Task brief: Could you copy every line of the data that contains "TRIG"?

Exercise material:
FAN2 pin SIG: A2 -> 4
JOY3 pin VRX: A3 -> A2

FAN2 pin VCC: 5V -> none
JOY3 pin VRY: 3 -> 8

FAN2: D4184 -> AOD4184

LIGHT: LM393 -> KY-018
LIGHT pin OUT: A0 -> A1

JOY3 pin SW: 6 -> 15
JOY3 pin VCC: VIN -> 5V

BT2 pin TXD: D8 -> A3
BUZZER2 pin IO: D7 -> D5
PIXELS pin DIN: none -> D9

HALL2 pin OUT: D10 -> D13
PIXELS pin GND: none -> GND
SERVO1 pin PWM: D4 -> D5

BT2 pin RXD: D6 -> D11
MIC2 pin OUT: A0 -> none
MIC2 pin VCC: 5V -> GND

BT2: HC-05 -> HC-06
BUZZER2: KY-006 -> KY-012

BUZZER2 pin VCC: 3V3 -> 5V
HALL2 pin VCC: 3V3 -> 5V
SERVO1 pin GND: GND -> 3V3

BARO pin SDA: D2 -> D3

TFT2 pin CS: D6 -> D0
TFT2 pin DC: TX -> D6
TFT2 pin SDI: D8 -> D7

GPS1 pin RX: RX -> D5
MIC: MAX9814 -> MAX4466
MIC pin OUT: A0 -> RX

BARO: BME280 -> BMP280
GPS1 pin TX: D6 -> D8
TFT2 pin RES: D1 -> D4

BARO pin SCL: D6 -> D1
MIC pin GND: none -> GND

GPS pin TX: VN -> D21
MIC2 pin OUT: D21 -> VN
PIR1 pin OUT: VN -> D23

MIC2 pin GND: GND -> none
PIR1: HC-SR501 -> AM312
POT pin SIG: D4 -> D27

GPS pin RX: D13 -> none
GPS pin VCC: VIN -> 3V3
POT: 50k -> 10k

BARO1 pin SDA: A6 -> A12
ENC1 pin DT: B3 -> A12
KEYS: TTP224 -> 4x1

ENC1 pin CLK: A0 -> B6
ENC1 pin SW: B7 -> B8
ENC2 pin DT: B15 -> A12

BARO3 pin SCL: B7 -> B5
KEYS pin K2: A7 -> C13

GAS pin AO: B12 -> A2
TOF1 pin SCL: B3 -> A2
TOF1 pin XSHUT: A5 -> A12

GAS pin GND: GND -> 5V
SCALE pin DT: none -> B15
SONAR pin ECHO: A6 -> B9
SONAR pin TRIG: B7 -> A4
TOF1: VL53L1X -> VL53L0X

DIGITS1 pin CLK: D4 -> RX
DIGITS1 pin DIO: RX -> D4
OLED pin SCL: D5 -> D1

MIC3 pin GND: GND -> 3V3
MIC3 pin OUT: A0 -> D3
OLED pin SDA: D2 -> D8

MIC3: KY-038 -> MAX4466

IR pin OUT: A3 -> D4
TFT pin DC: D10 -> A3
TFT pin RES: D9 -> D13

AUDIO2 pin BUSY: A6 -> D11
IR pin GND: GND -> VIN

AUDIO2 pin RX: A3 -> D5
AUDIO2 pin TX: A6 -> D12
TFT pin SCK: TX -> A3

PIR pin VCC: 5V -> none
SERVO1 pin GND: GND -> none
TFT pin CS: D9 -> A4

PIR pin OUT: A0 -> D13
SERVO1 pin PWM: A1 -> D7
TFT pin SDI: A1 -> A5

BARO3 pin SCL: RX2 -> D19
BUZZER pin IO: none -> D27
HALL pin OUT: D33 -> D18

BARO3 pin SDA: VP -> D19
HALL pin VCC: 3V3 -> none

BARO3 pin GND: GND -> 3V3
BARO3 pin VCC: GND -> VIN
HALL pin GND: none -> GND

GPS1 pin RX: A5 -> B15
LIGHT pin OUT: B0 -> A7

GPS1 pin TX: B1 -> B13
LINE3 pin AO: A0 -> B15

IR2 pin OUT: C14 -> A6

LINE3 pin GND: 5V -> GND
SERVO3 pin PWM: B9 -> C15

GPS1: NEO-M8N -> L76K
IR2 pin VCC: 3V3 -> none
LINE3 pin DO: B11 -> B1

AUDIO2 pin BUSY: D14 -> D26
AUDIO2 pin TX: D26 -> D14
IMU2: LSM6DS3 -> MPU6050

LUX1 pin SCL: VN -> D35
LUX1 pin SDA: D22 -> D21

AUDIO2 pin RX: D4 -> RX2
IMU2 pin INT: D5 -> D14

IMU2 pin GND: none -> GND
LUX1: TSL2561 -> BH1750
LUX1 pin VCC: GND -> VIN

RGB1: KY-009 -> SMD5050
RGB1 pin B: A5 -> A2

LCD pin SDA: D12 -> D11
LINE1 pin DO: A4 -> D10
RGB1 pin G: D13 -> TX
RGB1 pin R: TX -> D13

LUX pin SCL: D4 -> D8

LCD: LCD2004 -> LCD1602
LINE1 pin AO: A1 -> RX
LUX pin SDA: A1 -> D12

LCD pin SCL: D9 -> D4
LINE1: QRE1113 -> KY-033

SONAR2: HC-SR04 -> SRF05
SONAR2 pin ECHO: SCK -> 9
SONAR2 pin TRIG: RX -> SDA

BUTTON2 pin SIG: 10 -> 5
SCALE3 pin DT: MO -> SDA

Output:
SONAR pin TRIG: B7 -> A4
SONAR2 pin TRIG: RX -> SDA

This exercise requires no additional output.